** Opening RECORDS SUPPLIED block **

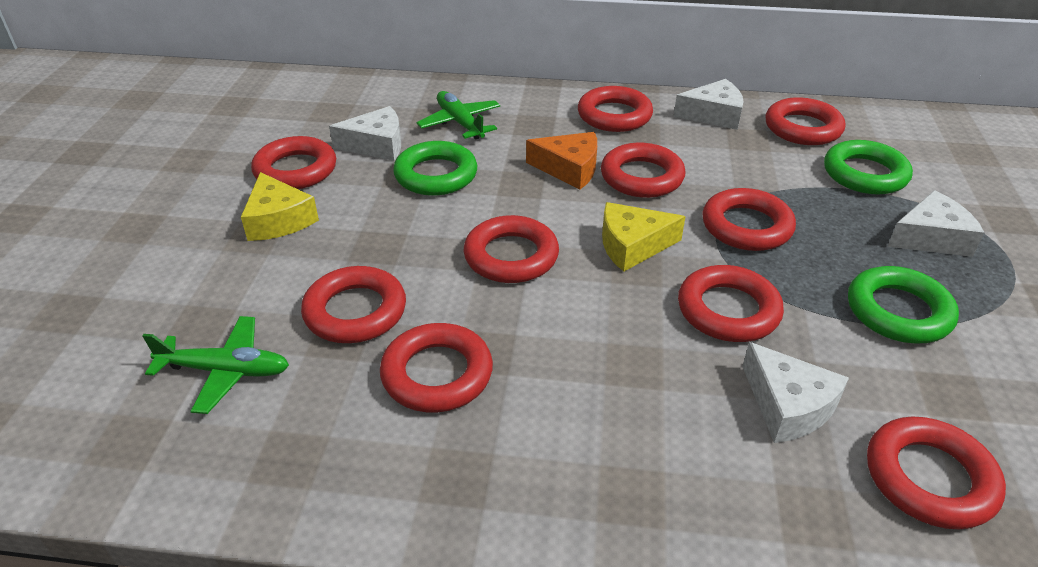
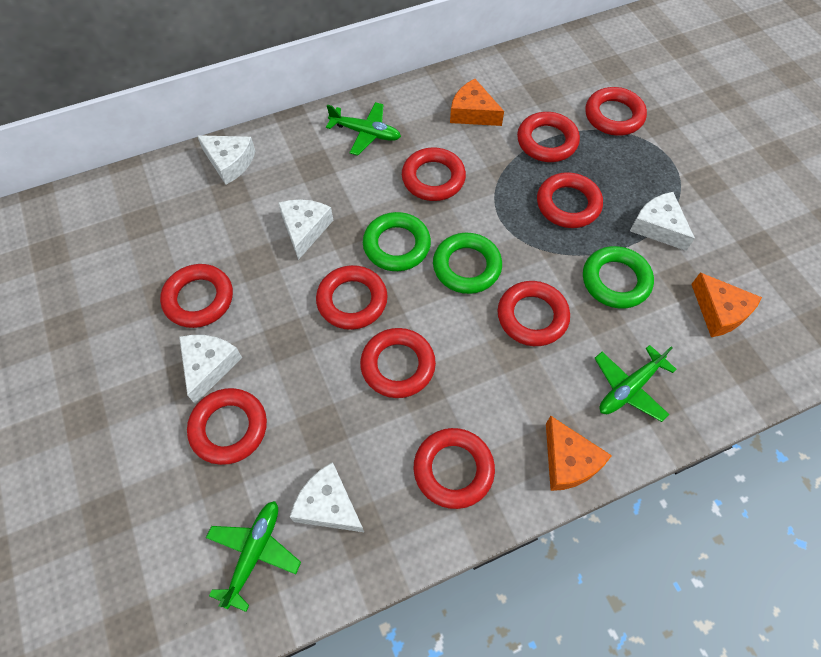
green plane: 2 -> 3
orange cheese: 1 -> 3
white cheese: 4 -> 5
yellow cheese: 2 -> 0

** Closing RECORDS SUPPLIED block **
** Opening RECORDS SUPPLIED block **

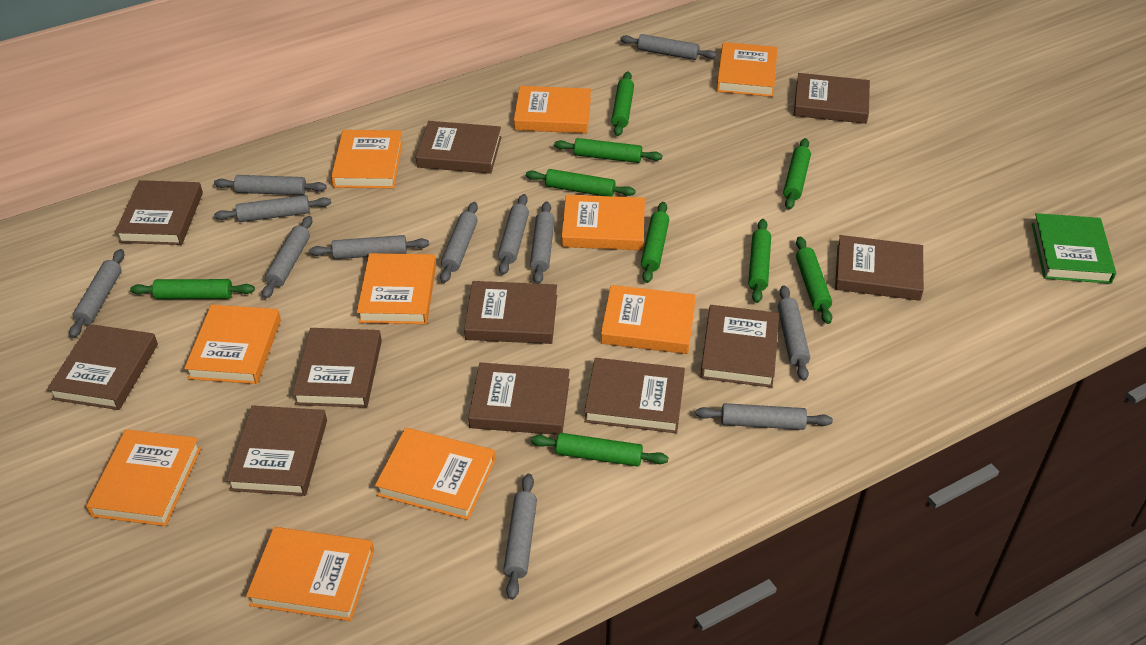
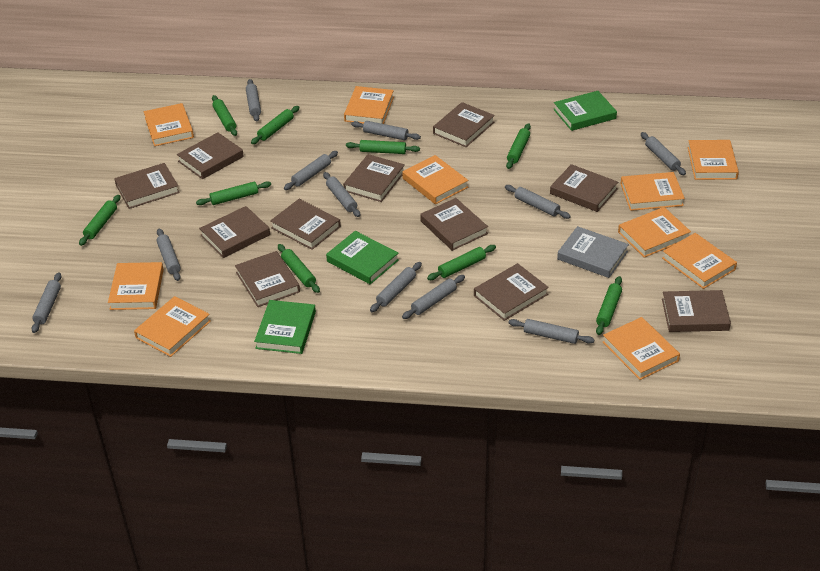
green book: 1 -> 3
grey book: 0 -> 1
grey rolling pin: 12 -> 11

** Closing RECORDS SUPPLIED block **

TASK PROMPT: Give back exactly the lines above, from the line containing "green plane: 2 -> 3" through the line containing "yellow cheese: 2 -> 0", with both end lines and nothing more.

EXPECTED OUTPUT:
green plane: 2 -> 3
orange cheese: 1 -> 3
white cheese: 4 -> 5
yellow cheese: 2 -> 0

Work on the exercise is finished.